YOUR GOAL: Print exactly, and only, the lines running from the line containing "J1 pin 1: VBUS -> DGND" through the end of the records below.

DATA LISTING:
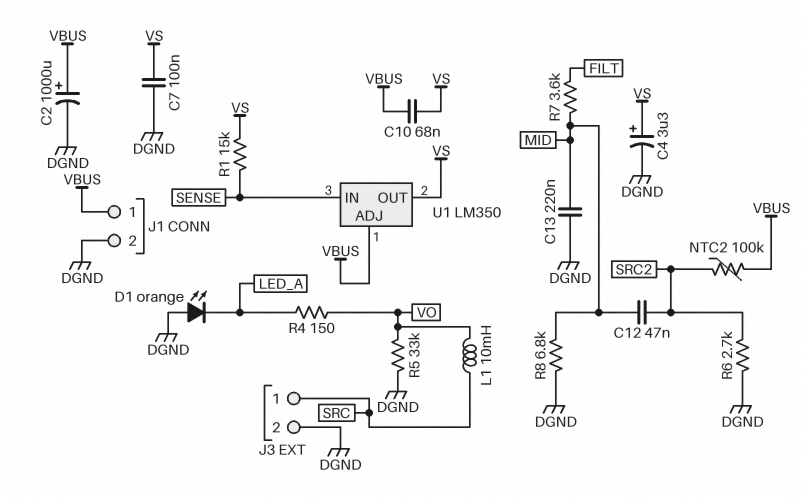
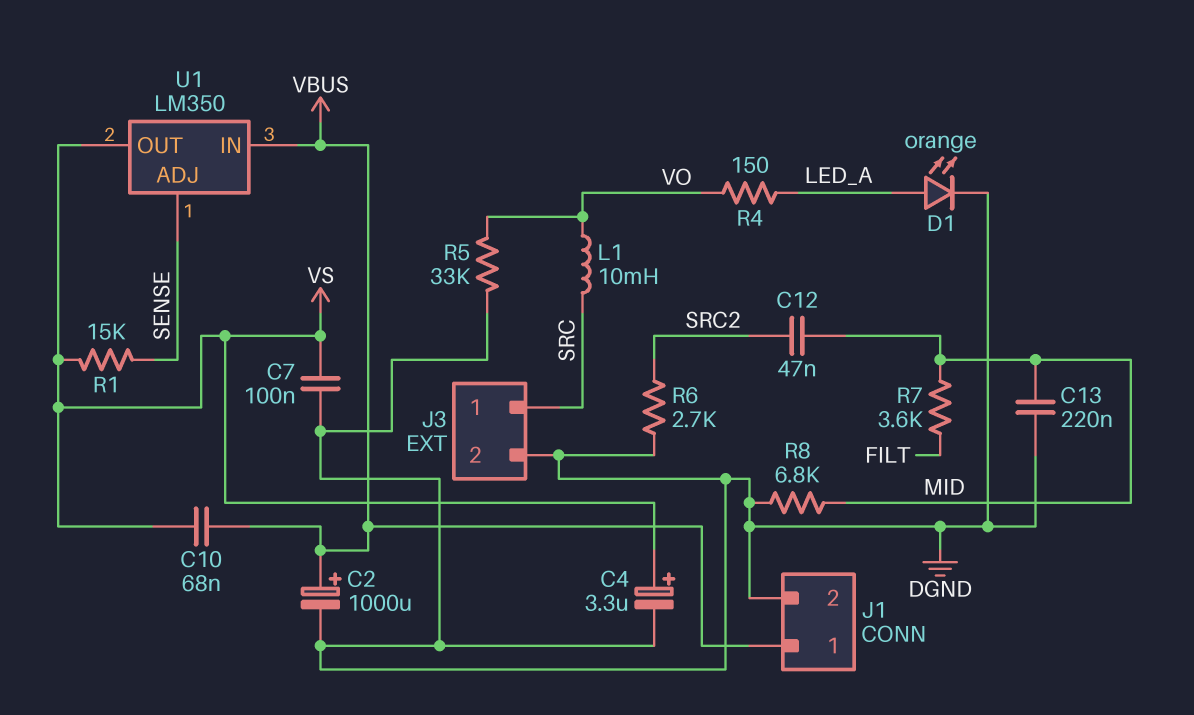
D1: LED orange (A DGND, K LED_A) -> LED orange (A LED_A, K DGND)
NTC2: 100k (SRC2, VBUS) -> none
U1 pin ADJ: VBUS -> SENSE
U1 pin IN: SENSE -> VBUS

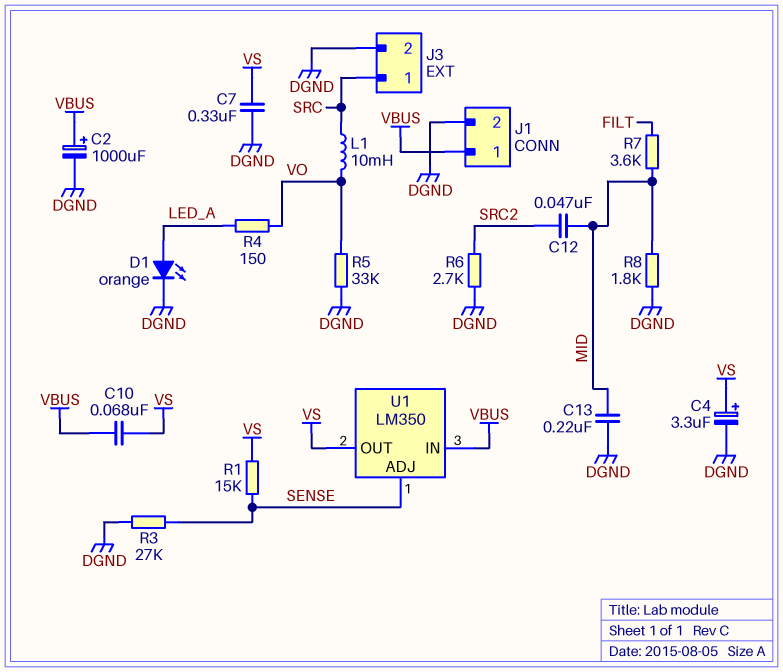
C7: 100nF (DGND, VS) -> 330nF (DGND, VS)
R3: none -> 27k (DGND, SENSE)
R8: 6.8k (DGND, MID) -> 1.8k (DGND, MID)

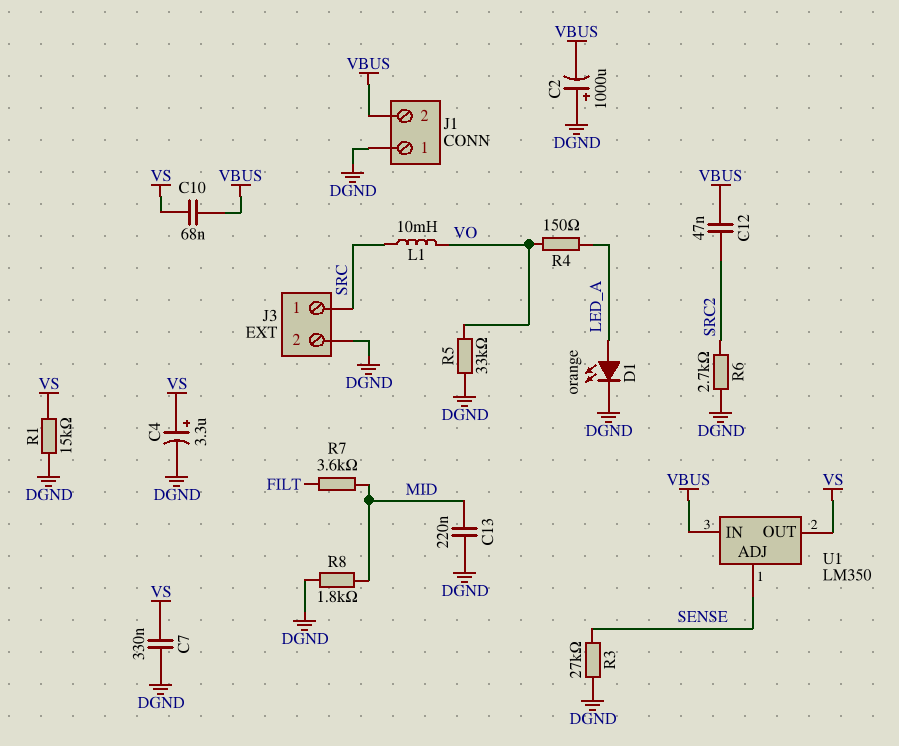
C2: 1000uF (plus VBUS, minus DGND) -> 1000uF (plus DGND, minus VBUS)
C12: 47nF (MID, SRC2) -> 47nF (SRC2, VBUS)
J1 pin 1: VBUS -> DGND
J1 pin 2: DGND -> VBUS
R1: 15k (SENSE, VS) -> 15k (DGND, VS)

RESULT OF THIS TASK:
J1 pin 1: VBUS -> DGND
J1 pin 2: DGND -> VBUS
R1: 15k (SENSE, VS) -> 15k (DGND, VS)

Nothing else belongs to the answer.